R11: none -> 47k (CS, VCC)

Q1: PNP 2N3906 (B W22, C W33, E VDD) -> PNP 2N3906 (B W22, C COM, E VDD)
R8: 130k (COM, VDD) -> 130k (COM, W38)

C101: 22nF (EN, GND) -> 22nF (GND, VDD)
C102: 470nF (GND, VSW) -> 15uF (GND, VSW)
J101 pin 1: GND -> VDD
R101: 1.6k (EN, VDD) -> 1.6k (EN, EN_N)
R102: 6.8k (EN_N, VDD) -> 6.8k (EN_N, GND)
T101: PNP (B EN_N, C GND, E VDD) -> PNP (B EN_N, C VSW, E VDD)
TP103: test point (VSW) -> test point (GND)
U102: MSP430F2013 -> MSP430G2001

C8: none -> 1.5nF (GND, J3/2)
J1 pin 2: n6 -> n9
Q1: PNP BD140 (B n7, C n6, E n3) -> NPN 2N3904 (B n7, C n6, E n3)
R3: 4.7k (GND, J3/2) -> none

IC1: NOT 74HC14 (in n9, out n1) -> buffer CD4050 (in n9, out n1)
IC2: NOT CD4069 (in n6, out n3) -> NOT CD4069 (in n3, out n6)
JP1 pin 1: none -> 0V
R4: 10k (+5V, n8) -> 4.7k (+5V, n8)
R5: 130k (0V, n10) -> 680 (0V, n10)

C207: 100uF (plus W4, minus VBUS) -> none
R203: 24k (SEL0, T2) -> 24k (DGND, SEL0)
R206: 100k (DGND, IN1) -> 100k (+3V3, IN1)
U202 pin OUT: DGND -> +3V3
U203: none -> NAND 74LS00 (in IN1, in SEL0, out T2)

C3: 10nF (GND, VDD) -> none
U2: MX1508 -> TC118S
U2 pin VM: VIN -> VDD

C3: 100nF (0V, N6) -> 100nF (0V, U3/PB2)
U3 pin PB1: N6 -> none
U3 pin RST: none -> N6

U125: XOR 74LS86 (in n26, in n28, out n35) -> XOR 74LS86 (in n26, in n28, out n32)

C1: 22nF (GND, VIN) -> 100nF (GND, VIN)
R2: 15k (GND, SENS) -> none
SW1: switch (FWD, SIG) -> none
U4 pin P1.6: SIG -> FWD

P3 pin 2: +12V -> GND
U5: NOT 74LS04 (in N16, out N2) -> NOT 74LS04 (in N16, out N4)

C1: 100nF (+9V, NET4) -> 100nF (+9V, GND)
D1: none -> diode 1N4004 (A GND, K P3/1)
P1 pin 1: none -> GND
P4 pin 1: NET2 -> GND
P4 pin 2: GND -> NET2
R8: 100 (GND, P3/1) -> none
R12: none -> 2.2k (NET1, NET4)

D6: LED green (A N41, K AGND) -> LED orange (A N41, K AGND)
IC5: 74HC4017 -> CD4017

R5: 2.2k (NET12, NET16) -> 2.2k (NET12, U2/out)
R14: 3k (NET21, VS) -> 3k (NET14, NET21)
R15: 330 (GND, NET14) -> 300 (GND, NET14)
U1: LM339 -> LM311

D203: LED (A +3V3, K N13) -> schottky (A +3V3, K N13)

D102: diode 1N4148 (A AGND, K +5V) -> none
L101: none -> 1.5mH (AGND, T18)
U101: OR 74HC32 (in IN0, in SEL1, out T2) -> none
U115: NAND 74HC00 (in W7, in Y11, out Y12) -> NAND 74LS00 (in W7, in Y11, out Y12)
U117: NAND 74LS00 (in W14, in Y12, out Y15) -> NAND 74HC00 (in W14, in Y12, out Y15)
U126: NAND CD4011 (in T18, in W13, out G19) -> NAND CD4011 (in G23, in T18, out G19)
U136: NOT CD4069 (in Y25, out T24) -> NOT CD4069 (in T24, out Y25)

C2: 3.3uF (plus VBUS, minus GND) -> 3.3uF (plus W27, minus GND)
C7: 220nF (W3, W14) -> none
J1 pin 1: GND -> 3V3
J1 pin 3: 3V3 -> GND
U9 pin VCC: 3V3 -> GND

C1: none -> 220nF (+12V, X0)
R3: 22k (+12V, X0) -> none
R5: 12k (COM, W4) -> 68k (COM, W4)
......
**Exercise directions:** All lines from the top of the data through the line containing "U3 pin RST: none -> N6" need to be retyped exactly, and nothing more.

**Response area:**
R11: none -> 47k (CS, VCC)

Q1: PNP 2N3906 (B W22, C W33, E VDD) -> PNP 2N3906 (B W22, C COM, E VDD)
R8: 130k (COM, VDD) -> 130k (COM, W38)

C101: 22nF (EN, GND) -> 22nF (GND, VDD)
C102: 470nF (GND, VSW) -> 15uF (GND, VSW)
J101 pin 1: GND -> VDD
R101: 1.6k (EN, VDD) -> 1.6k (EN, EN_N)
R102: 6.8k (EN_N, VDD) -> 6.8k (EN_N, GND)
T101: PNP (B EN_N, C GND, E VDD) -> PNP (B EN_N, C VSW, E VDD)
TP103: test point (VSW) -> test point (GND)
U102: MSP430F2013 -> MSP430G2001

C8: none -> 1.5nF (GND, J3/2)
J1 pin 2: n6 -> n9
Q1: PNP BD140 (B n7, C n6, E n3) -> NPN 2N3904 (B n7, C n6, E n3)
R3: 4.7k (GND, J3/2) -> none

IC1: NOT 74HC14 (in n9, out n1) -> buffer CD4050 (in n9, out n1)
IC2: NOT CD4069 (in n6, out n3) -> NOT CD4069 (in n3, out n6)
JP1 pin 1: none -> 0V
R4: 10k (+5V, n8) -> 4.7k (+5V, n8)
R5: 130k (0V, n10) -> 680 (0V, n10)

C207: 100uF (plus W4, minus VBUS) -> none
R203: 24k (SEL0, T2) -> 24k (DGND, SEL0)
R206: 100k (DGND, IN1) -> 100k (+3V3, IN1)
U202 pin OUT: DGND -> +3V3
U203: none -> NAND 74LS00 (in IN1, in SEL0, out T2)

C3: 10nF (GND, VDD) -> none
U2: MX1508 -> TC118S
U2 pin VM: VIN -> VDD

C3: 100nF (0V, N6) -> 100nF (0V, U3/PB2)
U3 pin PB1: N6 -> none
U3 pin RST: none -> N6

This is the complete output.